Data below:
☆ ☆ ☆
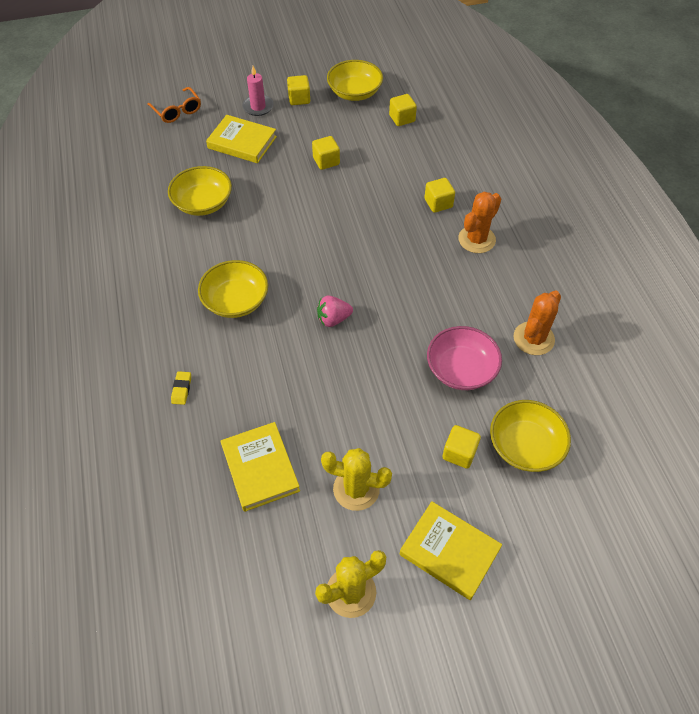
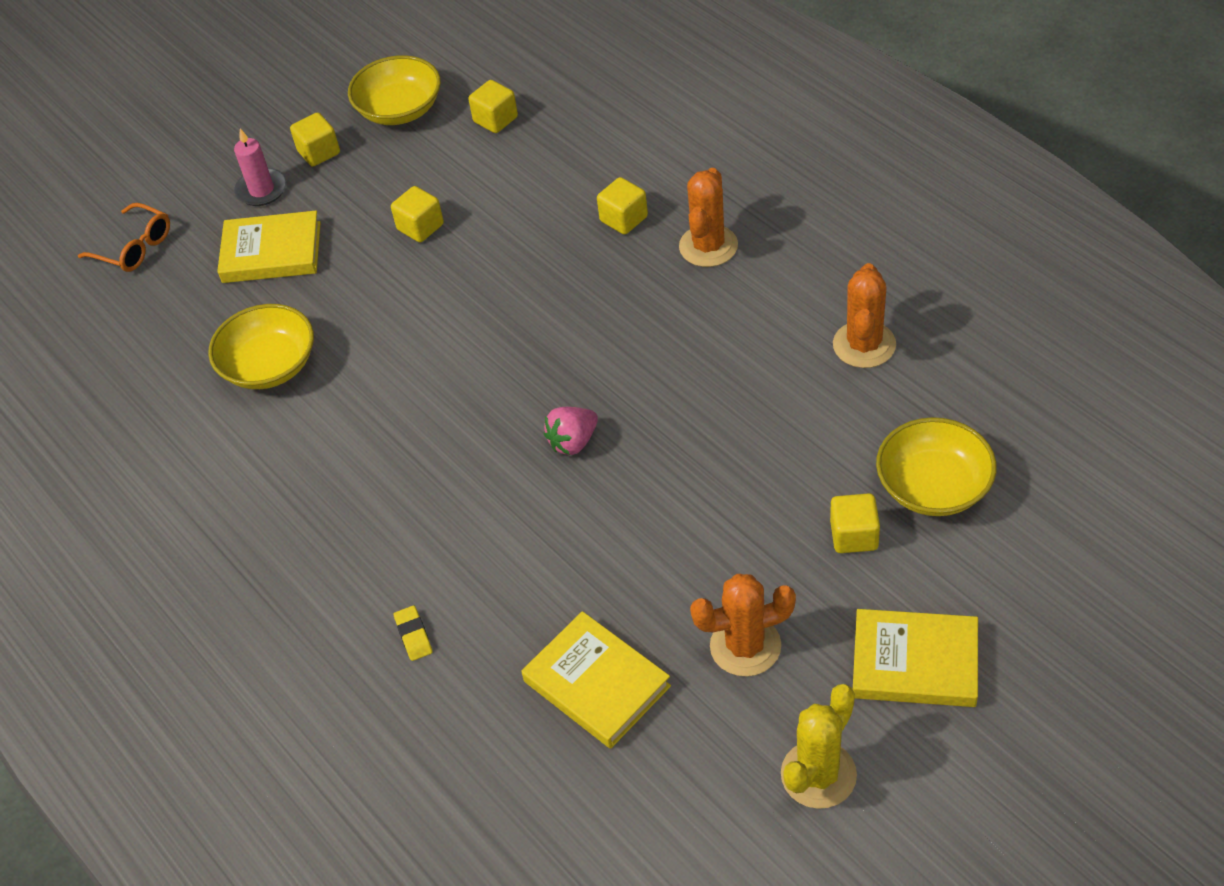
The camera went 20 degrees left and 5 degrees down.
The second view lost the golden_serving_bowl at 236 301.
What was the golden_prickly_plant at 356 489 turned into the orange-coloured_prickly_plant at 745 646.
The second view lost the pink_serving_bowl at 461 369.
☆ ☆ ☆
What you have to do: Print the material above word for word, and keep the pictures out of it.

Answer space:
The camera went 20 degrees left and 5 degrees down.
The second view lost the golden_serving_bowl at 236 301.
What was the golden_prickly_plant at 356 489 turned into the orange-coloured_prickly_plant at 745 646.
The second view lost the pink_serving_bowl at 461 369.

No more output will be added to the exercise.